- [REQUIRED WORK] Provide only the number of lines in the records where "russet" appears.
[Opening RECORDS SHOWN section]
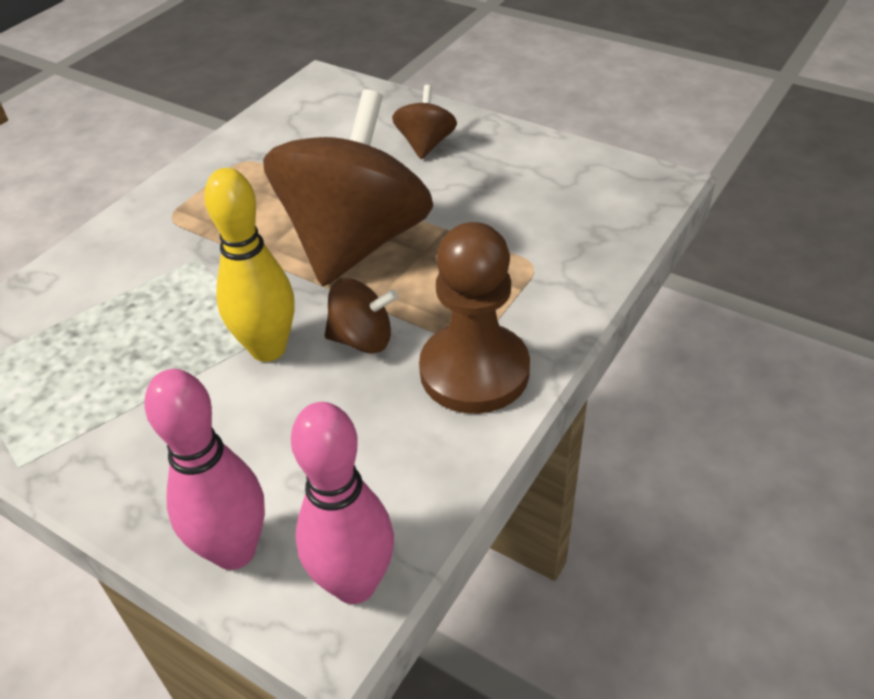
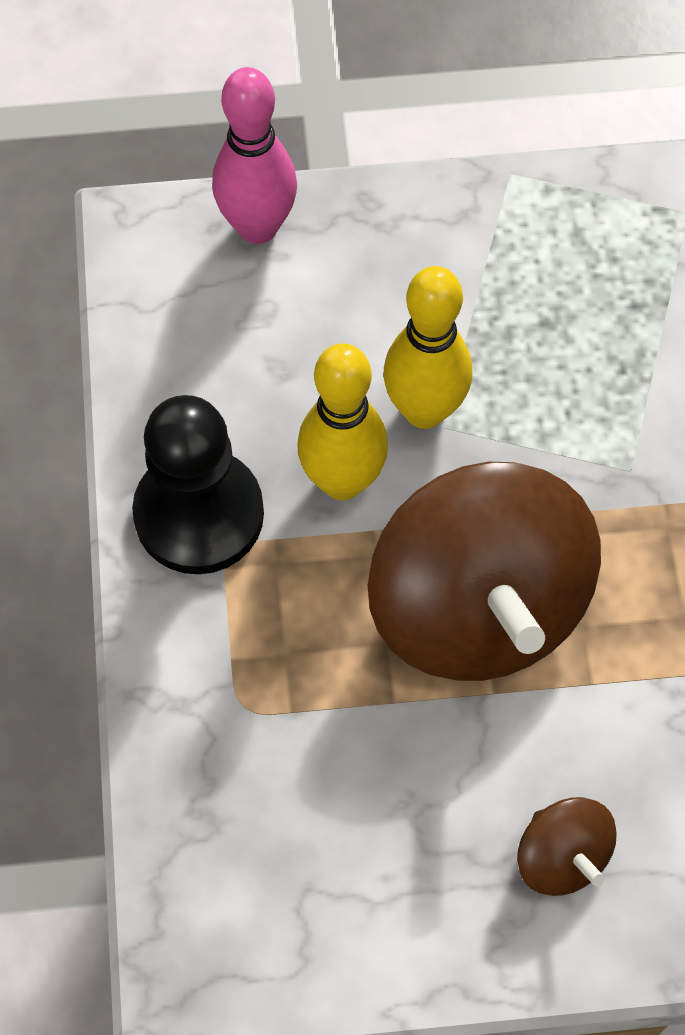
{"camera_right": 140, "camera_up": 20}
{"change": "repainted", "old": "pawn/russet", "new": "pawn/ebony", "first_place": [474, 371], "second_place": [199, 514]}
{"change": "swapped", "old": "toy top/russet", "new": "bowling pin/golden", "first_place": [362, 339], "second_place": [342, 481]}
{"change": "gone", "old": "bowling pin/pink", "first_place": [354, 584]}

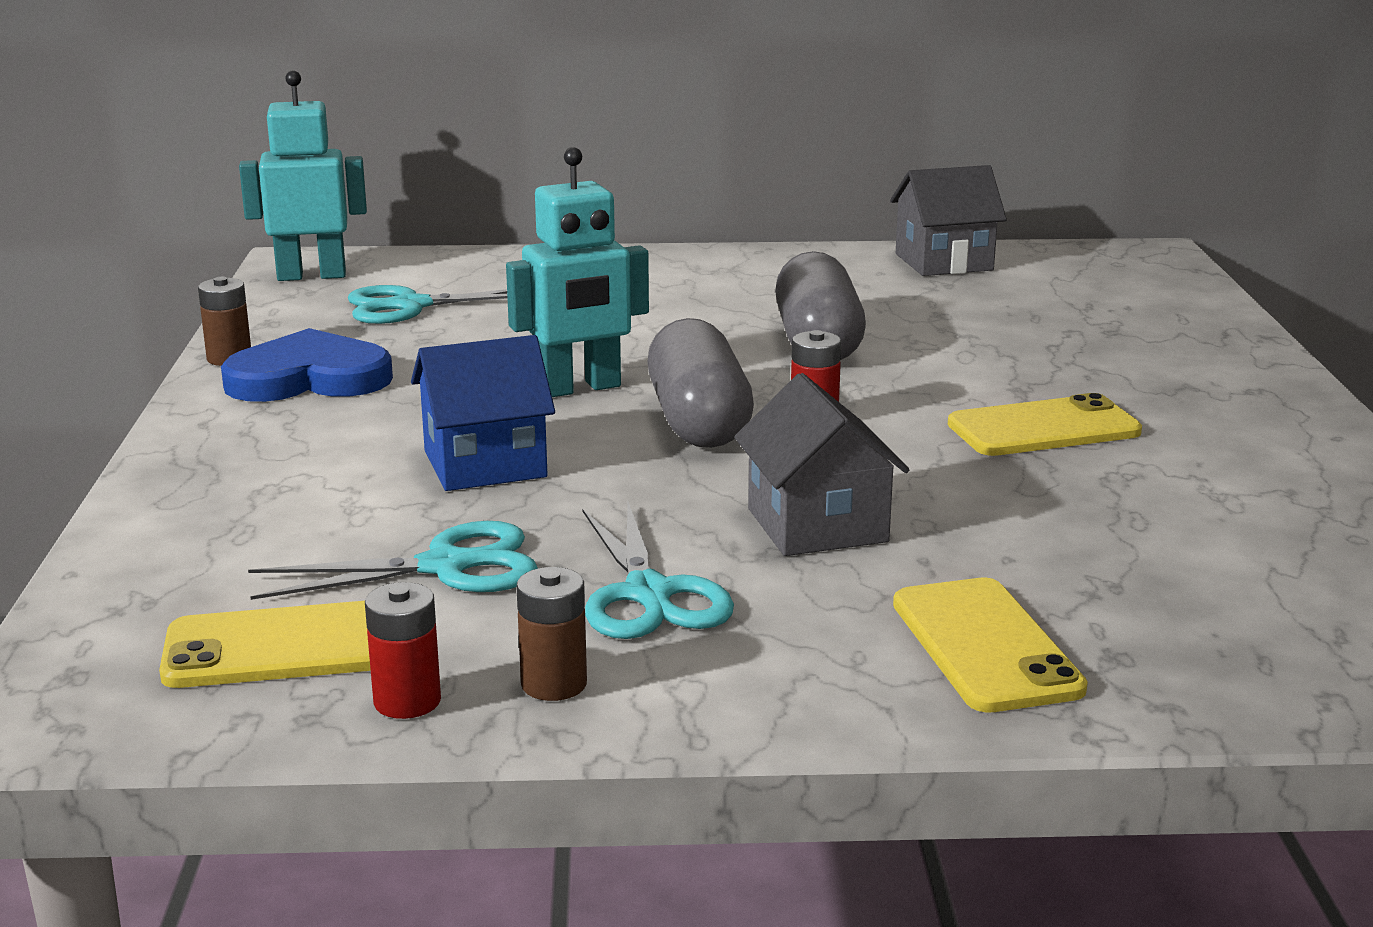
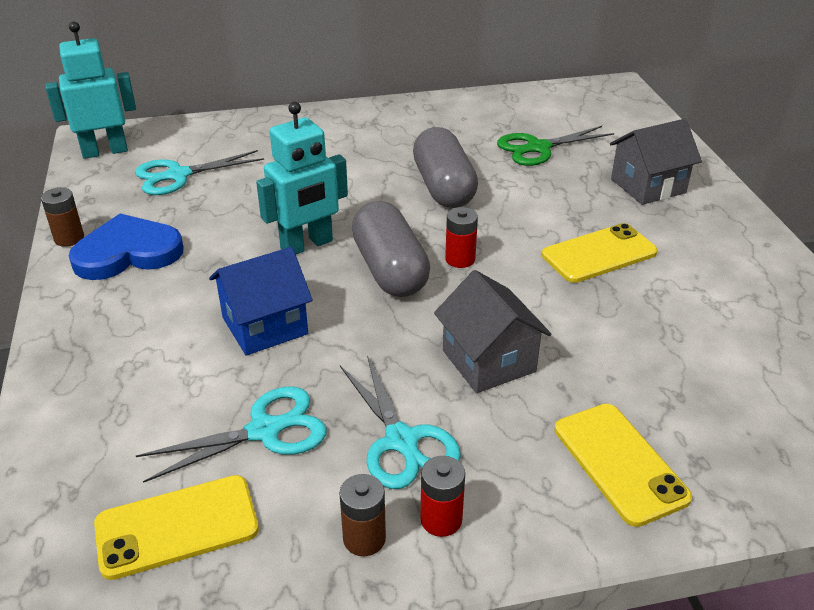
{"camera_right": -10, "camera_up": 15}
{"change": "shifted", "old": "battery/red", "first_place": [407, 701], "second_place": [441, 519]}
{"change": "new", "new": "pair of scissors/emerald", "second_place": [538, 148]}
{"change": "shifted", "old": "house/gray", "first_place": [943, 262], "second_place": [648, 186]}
[Closing RECORDS SHOWN section]
- [EXPECTED ANSWER] 2